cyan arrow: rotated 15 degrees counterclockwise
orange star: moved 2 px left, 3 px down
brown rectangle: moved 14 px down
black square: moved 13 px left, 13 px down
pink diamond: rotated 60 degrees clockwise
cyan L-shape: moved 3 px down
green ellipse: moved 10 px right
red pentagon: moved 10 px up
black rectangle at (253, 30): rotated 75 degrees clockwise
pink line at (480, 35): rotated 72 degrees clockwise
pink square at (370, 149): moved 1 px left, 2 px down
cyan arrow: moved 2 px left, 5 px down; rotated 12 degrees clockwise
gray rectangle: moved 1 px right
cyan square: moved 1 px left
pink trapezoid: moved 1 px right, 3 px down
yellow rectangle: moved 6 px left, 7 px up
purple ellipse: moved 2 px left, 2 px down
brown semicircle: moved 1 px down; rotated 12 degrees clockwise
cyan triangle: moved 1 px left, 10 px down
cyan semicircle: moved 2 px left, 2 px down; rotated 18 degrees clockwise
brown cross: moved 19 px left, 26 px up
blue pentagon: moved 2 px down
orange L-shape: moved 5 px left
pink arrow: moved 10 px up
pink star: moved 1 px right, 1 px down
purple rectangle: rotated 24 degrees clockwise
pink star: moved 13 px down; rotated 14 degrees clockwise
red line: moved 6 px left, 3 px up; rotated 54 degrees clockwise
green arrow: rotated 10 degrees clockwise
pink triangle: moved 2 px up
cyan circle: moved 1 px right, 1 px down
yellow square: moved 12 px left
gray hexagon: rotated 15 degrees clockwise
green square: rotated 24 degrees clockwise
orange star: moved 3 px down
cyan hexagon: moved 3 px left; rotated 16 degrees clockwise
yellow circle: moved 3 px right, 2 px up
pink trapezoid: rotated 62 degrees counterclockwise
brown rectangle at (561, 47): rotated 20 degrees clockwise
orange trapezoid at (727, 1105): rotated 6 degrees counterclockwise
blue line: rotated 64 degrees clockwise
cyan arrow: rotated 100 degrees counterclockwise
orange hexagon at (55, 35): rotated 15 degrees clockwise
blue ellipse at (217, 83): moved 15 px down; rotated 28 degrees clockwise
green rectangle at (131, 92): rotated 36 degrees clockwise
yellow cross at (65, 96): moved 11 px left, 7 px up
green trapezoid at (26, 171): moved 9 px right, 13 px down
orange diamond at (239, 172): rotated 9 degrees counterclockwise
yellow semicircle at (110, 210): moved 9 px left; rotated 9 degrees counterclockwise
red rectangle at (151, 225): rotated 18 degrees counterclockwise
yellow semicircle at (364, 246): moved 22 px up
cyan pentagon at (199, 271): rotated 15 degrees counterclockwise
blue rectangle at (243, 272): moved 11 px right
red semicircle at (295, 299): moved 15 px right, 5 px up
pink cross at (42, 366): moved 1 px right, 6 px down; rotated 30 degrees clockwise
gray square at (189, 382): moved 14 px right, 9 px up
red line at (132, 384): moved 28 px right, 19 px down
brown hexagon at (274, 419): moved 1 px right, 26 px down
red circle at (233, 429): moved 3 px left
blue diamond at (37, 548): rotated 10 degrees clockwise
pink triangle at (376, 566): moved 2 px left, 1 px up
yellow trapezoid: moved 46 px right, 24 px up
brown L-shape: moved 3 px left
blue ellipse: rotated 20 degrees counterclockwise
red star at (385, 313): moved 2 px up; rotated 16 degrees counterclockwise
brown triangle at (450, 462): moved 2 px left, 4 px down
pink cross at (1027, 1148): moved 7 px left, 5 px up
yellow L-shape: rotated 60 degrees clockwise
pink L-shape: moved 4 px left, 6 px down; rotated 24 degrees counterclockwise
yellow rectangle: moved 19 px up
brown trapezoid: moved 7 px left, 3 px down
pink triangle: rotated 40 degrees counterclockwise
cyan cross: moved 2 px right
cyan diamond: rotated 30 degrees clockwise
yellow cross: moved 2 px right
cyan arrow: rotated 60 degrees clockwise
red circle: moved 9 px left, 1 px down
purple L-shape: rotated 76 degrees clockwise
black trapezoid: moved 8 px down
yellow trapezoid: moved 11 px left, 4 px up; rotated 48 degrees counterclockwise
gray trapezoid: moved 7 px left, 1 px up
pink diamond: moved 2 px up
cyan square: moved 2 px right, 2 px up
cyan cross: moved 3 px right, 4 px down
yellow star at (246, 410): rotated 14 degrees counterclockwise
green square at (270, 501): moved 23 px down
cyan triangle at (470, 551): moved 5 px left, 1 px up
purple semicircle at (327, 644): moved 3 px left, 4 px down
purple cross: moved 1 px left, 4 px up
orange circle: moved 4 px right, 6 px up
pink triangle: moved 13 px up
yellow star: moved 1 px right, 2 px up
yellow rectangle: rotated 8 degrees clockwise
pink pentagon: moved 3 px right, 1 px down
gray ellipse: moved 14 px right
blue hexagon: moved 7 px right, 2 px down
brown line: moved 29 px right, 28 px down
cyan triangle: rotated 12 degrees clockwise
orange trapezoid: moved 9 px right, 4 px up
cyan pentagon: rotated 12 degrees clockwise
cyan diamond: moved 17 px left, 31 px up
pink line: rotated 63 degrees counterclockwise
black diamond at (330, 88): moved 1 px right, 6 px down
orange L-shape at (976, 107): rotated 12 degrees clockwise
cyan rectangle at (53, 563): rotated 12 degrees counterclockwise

## The task
Return the span of lines in the data above that opens at the line with "yellow rectangle: rotated 8 degrees clockwise" and closes at the line with "pink line: rotated", exactly, ends included, nothing else.

## Solved exercise
yellow rectangle: rotated 8 degrees clockwise
pink pentagon: moved 3 px right, 1 px down
gray ellipse: moved 14 px right
blue hexagon: moved 7 px right, 2 px down
brown line: moved 29 px right, 28 px down
cyan triangle: rotated 12 degrees clockwise
orange trapezoid: moved 9 px right, 4 px up
cyan pentagon: rotated 12 degrees clockwise
cyan diamond: moved 17 px left, 31 px up
pink line: rotated 63 degrees counterclockwise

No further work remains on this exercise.